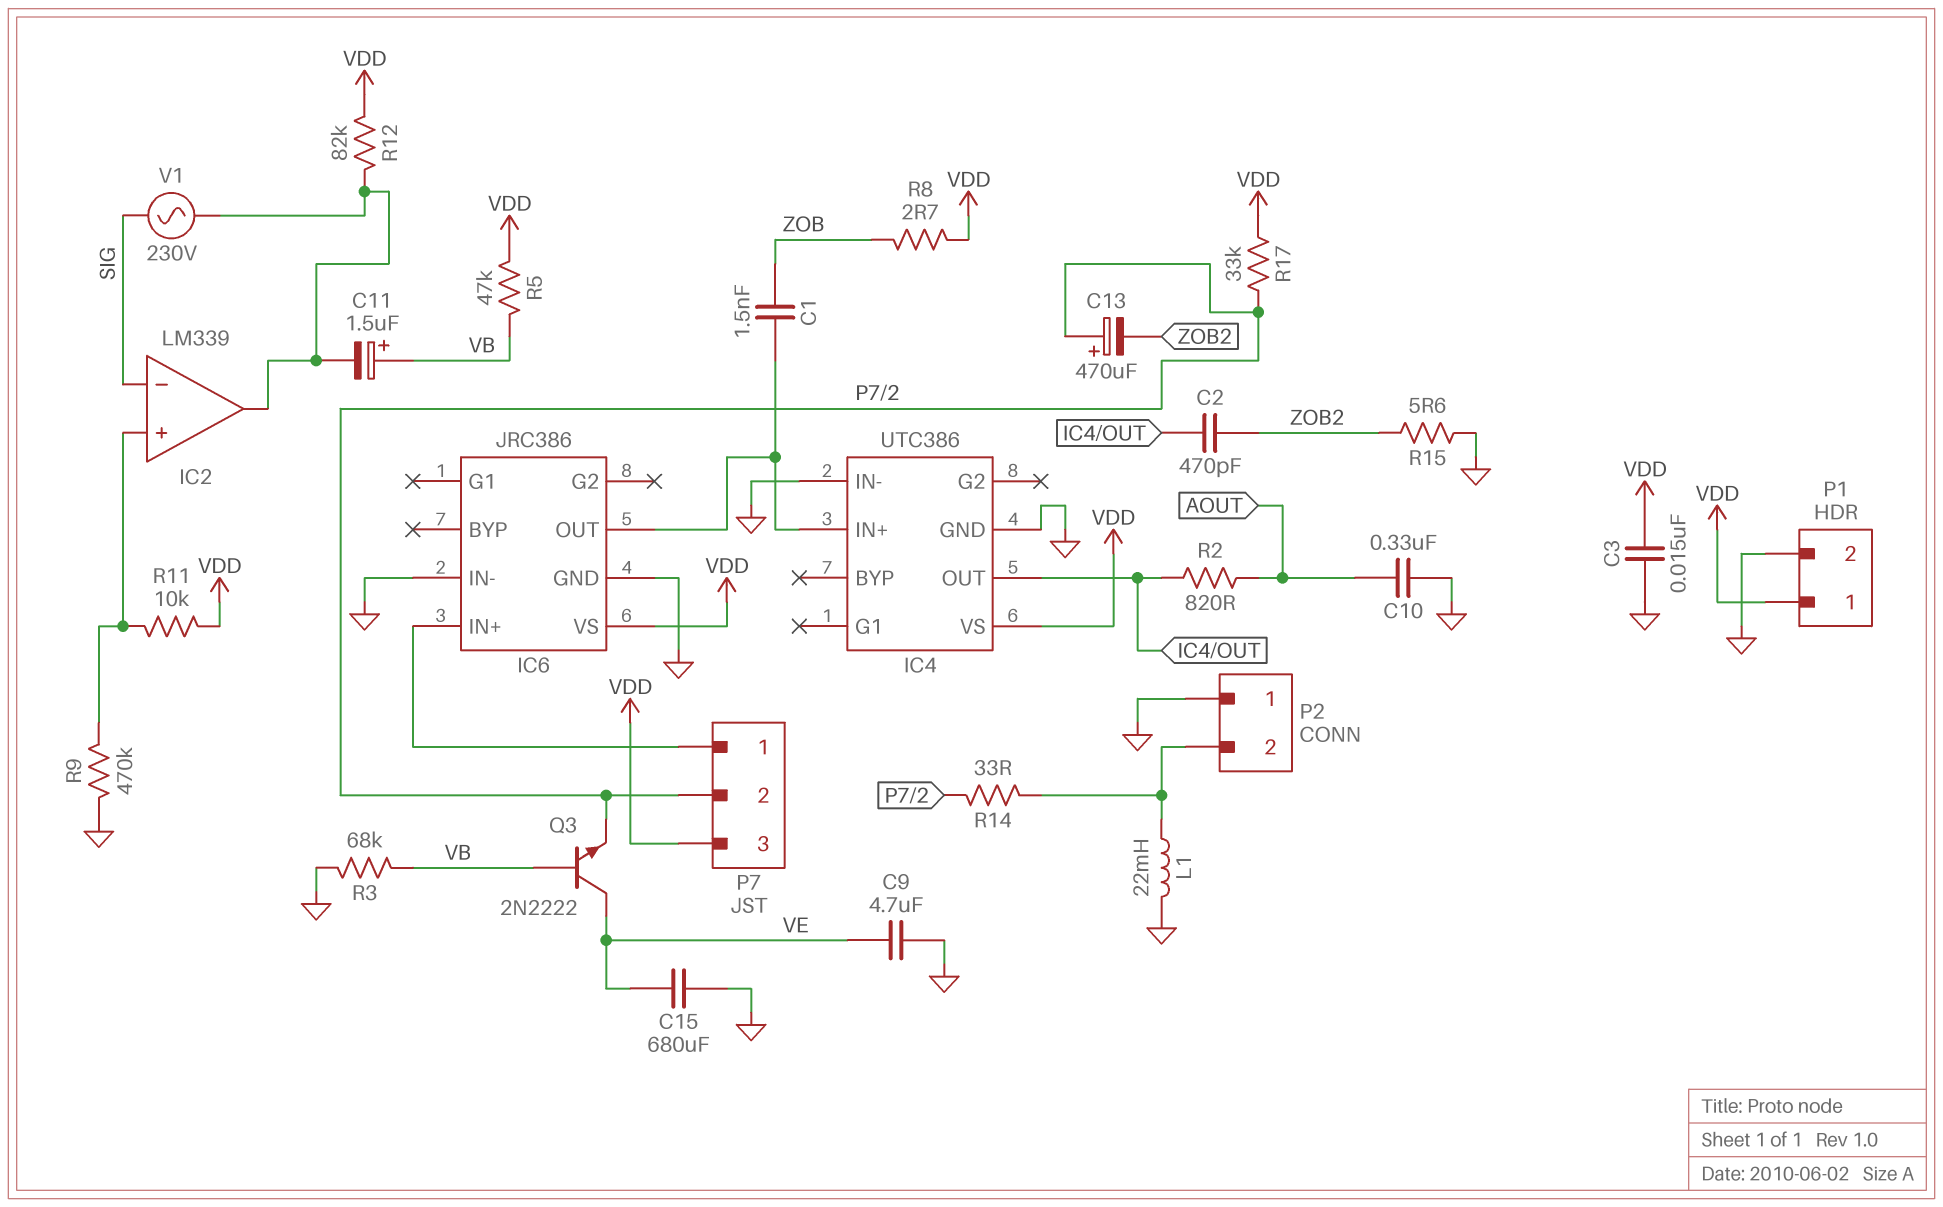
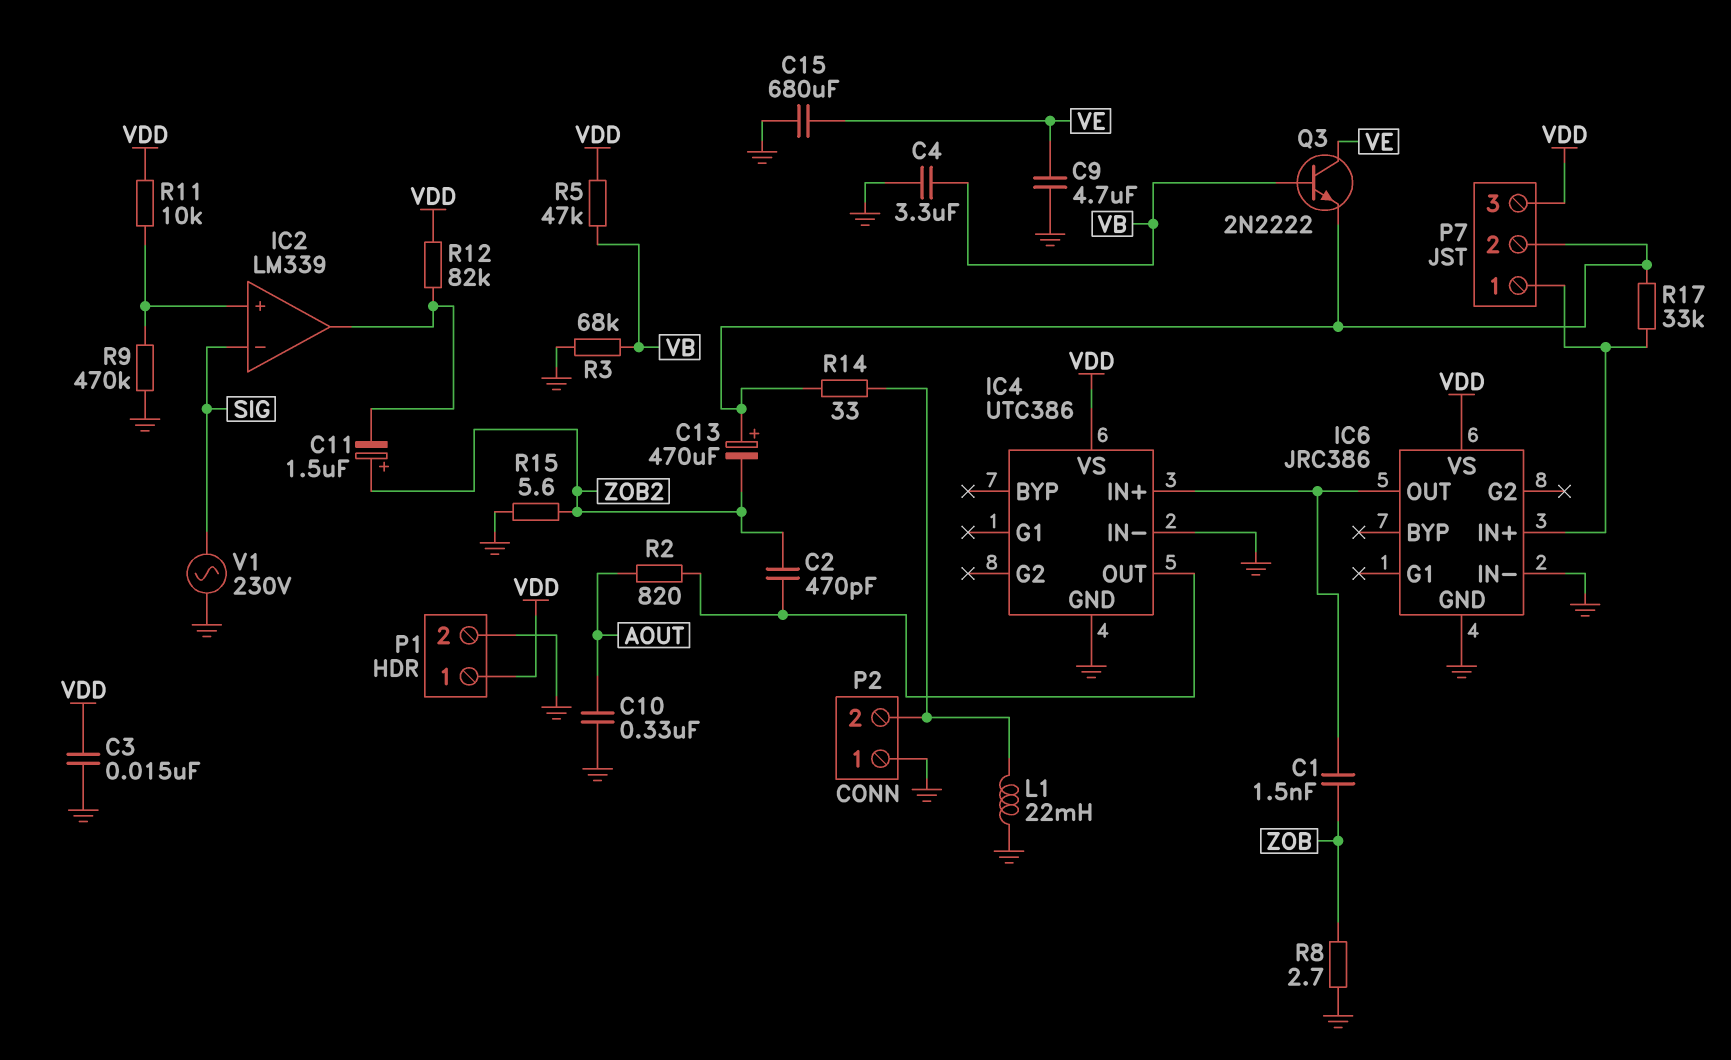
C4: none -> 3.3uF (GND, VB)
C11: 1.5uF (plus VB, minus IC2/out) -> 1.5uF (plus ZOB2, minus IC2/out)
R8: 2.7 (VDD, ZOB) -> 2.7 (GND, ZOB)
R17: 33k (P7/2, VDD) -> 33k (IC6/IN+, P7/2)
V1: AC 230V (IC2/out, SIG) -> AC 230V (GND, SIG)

◆ ◆ ◆ ◆

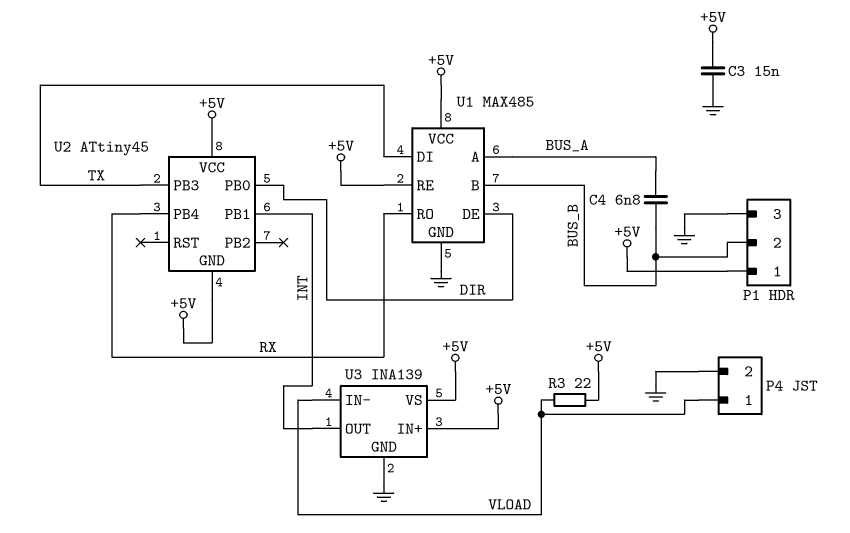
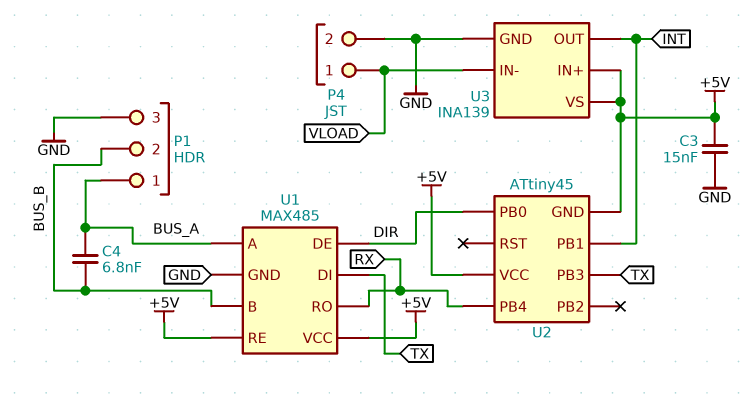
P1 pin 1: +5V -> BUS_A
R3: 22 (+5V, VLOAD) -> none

◆ ◆ ◆ ◆

> Your instructions
All lines above from the one containing "C11: 1.5uF (plus" to the one containing "V1: AC 230V" must be repeated exactly, both lines included, and no others.

> Solution
C11: 1.5uF (plus VB, minus IC2/out) -> 1.5uF (plus ZOB2, minus IC2/out)
R8: 2.7 (VDD, ZOB) -> 2.7 (GND, ZOB)
R17: 33k (P7/2, VDD) -> 33k (IC6/IN+, P7/2)
V1: AC 230V (IC2/out, SIG) -> AC 230V (GND, SIG)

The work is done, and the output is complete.